[What is required]
Without including the pictures, copy each line below exactly as it reads.

----- Source data

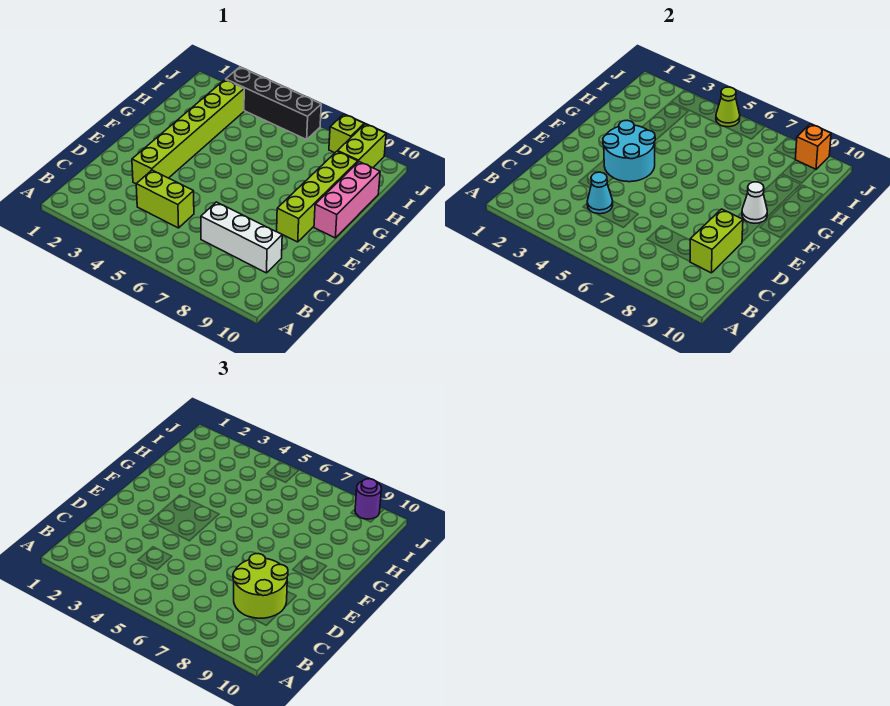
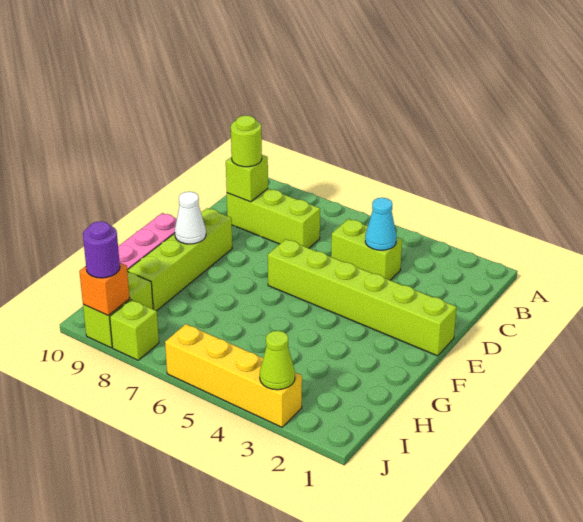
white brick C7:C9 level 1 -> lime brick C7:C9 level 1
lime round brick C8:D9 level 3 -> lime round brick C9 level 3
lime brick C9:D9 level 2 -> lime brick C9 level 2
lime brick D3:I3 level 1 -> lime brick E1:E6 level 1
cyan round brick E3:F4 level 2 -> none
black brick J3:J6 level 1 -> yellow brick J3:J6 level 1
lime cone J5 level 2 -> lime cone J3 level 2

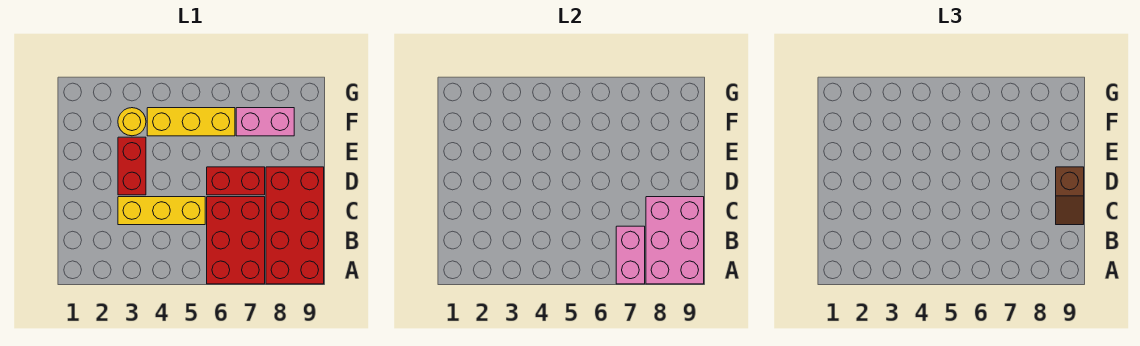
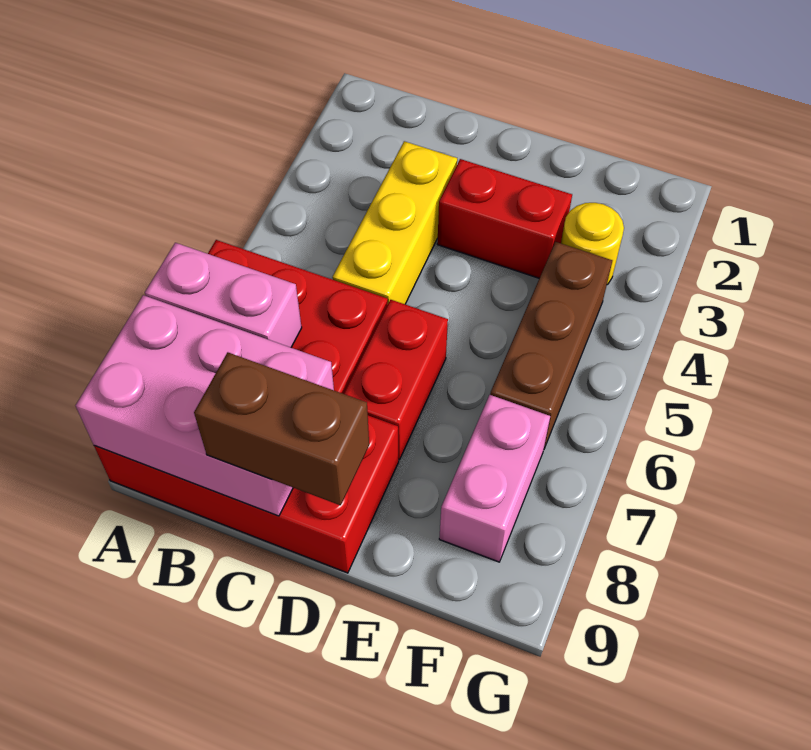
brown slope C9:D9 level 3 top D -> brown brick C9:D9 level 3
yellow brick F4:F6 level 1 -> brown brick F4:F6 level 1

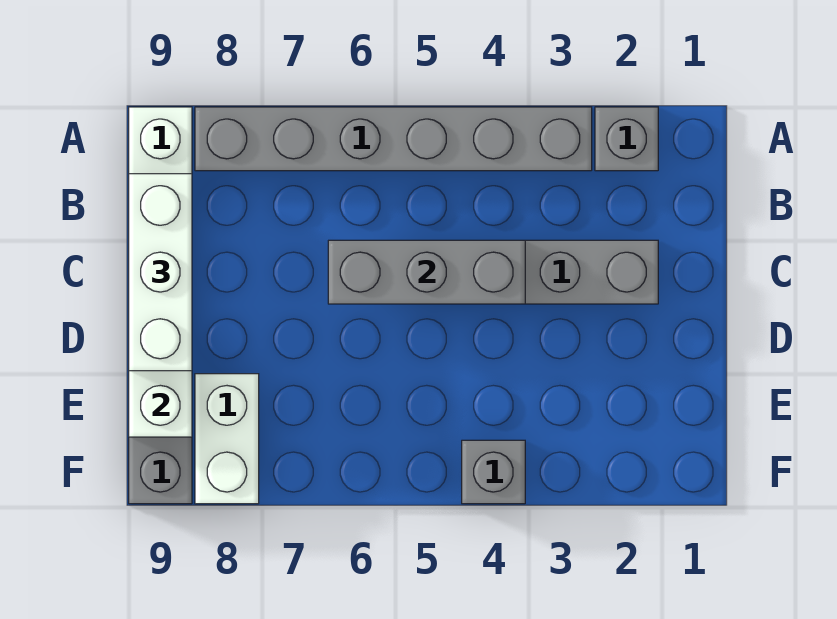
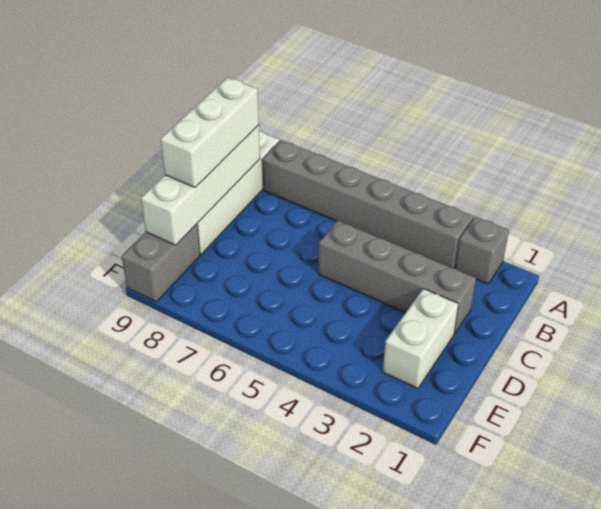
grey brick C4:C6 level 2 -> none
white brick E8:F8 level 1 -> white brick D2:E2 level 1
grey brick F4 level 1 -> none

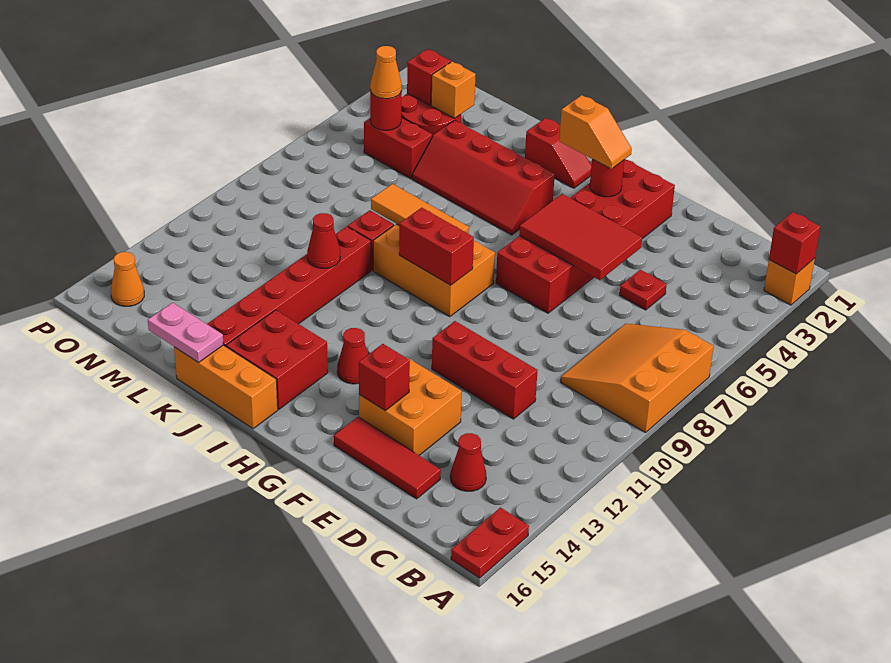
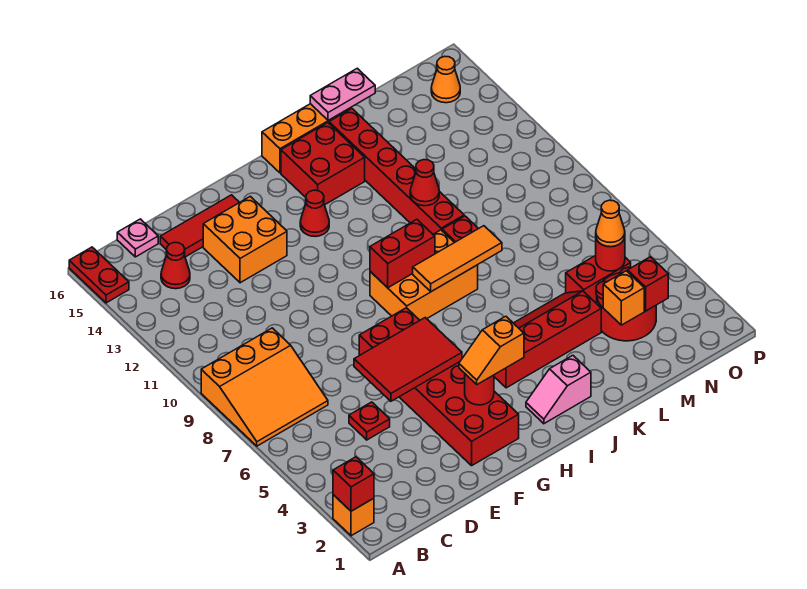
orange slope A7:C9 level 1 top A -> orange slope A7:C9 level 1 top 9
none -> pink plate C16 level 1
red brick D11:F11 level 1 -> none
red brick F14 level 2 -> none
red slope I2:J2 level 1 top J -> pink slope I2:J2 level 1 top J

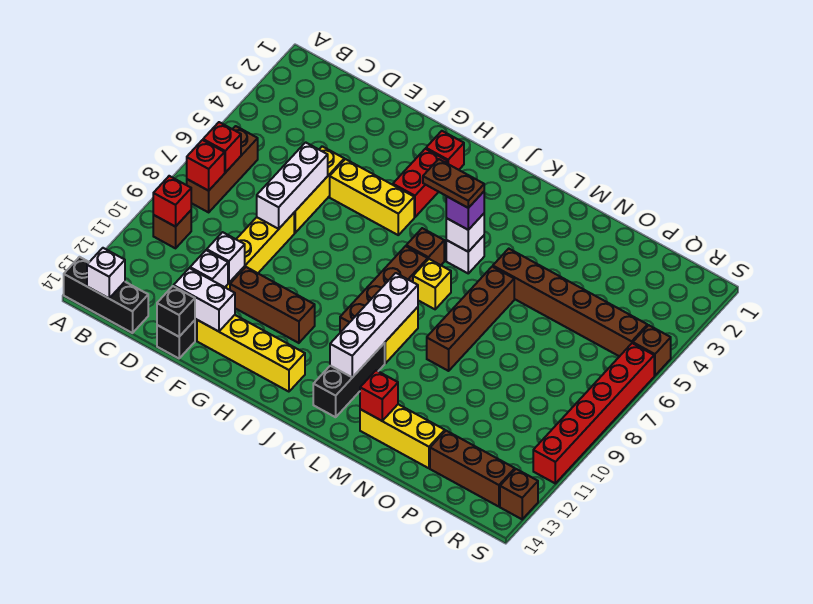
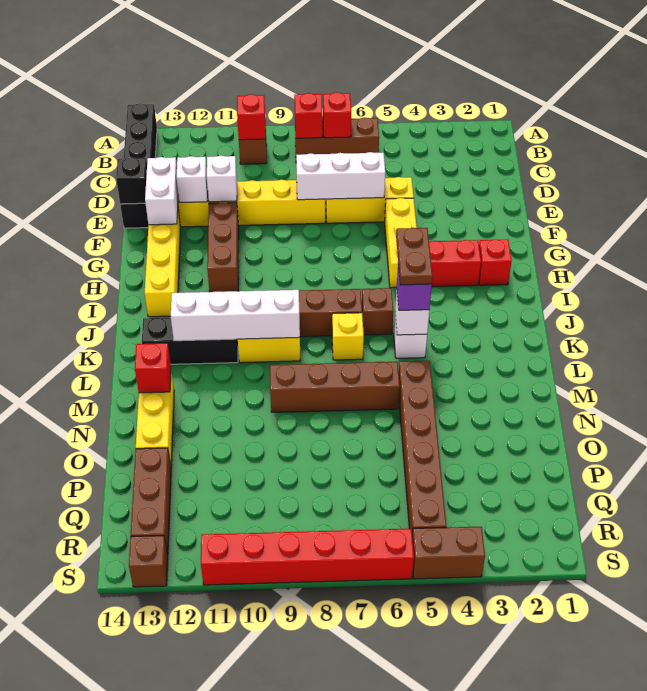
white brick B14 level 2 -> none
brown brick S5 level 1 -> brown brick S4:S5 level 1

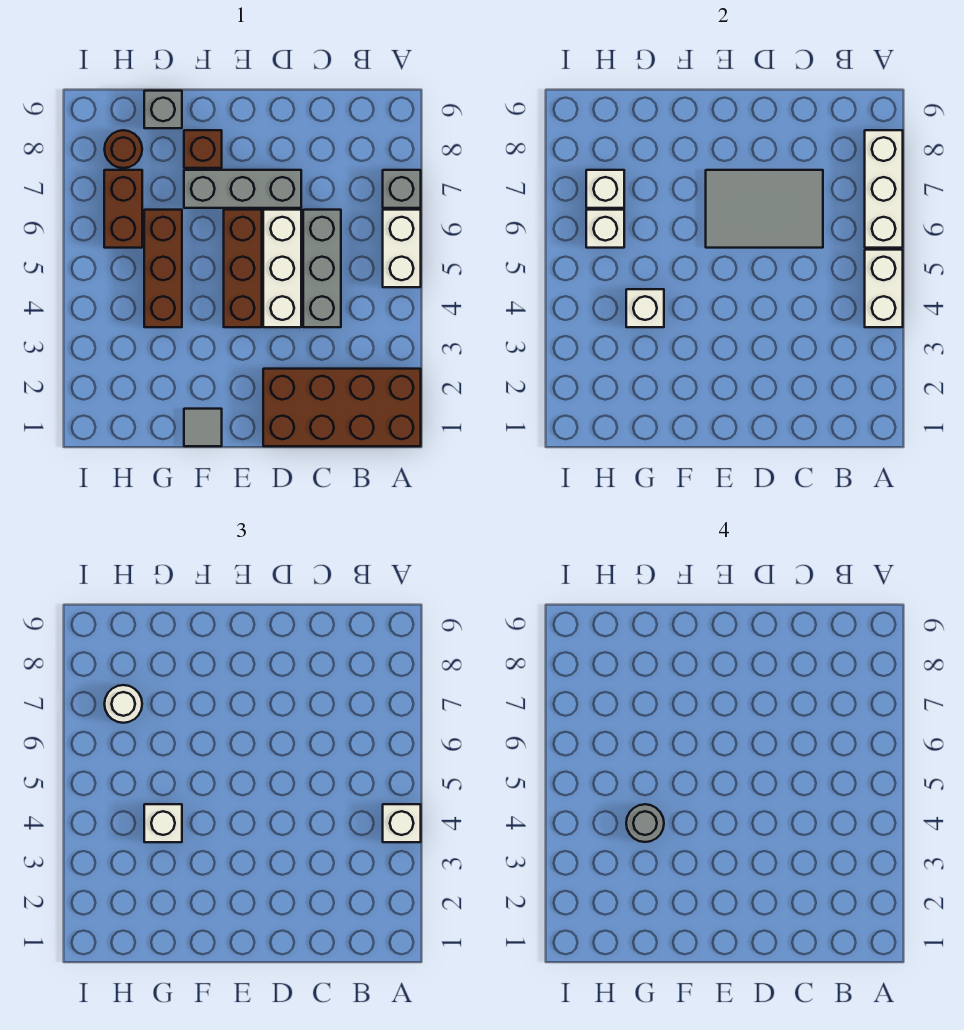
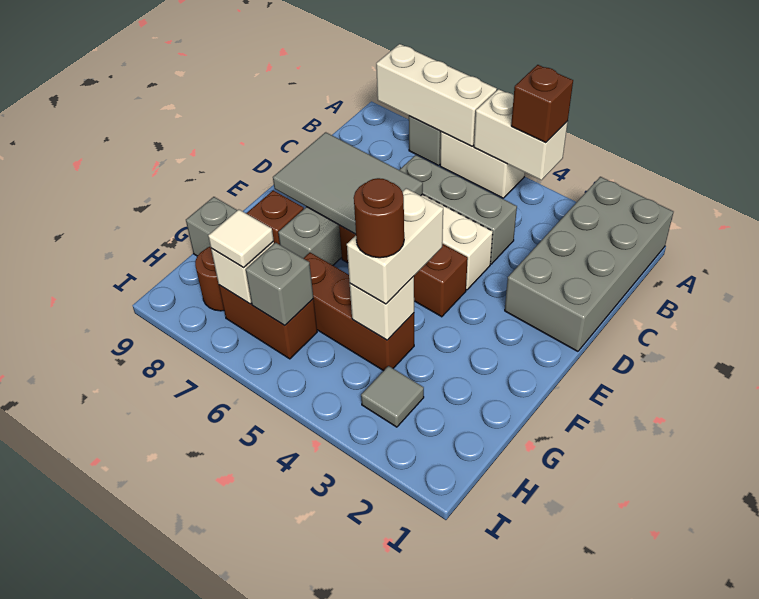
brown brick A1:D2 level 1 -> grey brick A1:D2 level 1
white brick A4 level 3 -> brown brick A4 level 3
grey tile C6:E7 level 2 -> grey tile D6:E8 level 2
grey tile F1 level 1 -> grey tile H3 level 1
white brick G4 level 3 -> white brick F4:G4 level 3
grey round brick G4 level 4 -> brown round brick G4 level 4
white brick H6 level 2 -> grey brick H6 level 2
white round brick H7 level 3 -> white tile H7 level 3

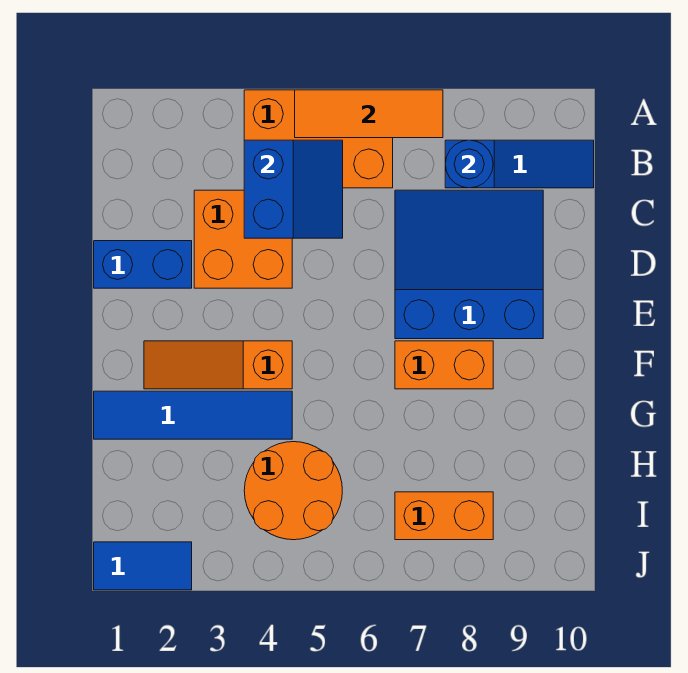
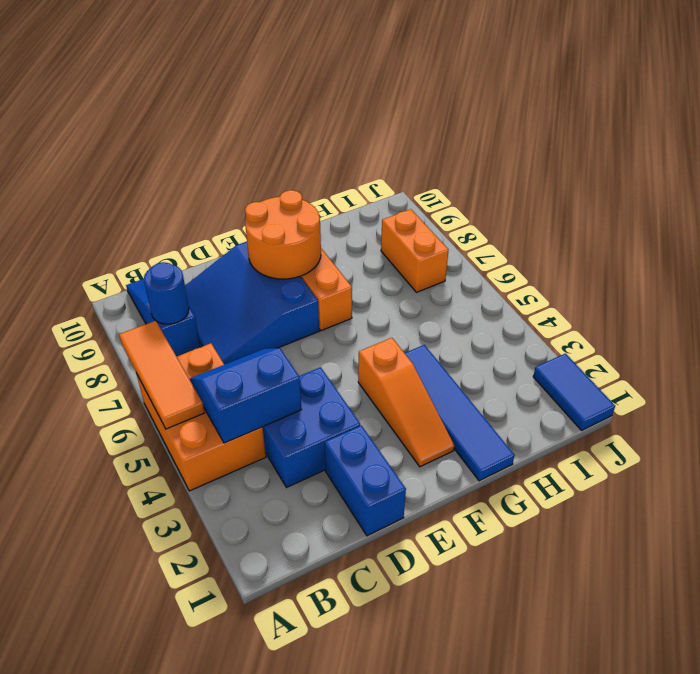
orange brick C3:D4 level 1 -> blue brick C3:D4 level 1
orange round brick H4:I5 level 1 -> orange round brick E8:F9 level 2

----------

[Problem solution]
white brick C7:C9 level 1 -> lime brick C7:C9 level 1
lime round brick C8:D9 level 3 -> lime round brick C9 level 3
lime brick C9:D9 level 2 -> lime brick C9 level 2
lime brick D3:I3 level 1 -> lime brick E1:E6 level 1
cyan round brick E3:F4 level 2 -> none
black brick J3:J6 level 1 -> yellow brick J3:J6 level 1
lime cone J5 level 2 -> lime cone J3 level 2

brown slope C9:D9 level 3 top D -> brown brick C9:D9 level 3
yellow brick F4:F6 level 1 -> brown brick F4:F6 level 1

grey brick C4:C6 level 2 -> none
white brick E8:F8 level 1 -> white brick D2:E2 level 1
grey brick F4 level 1 -> none

orange slope A7:C9 level 1 top A -> orange slope A7:C9 level 1 top 9
none -> pink plate C16 level 1
red brick D11:F11 level 1 -> none
red brick F14 level 2 -> none
red slope I2:J2 level 1 top J -> pink slope I2:J2 level 1 top J

white brick B14 level 2 -> none
brown brick S5 level 1 -> brown brick S4:S5 level 1

brown brick A1:D2 level 1 -> grey brick A1:D2 level 1
white brick A4 level 3 -> brown brick A4 level 3
grey tile C6:E7 level 2 -> grey tile D6:E8 level 2
grey tile F1 level 1 -> grey tile H3 level 1
white brick G4 level 3 -> white brick F4:G4 level 3
grey round brick G4 level 4 -> brown round brick G4 level 4
white brick H6 level 2 -> grey brick H6 level 2
white round brick H7 level 3 -> white tile H7 level 3

orange brick C3:D4 level 1 -> blue brick C3:D4 level 1
orange round brick H4:I5 level 1 -> orange round brick E8:F9 level 2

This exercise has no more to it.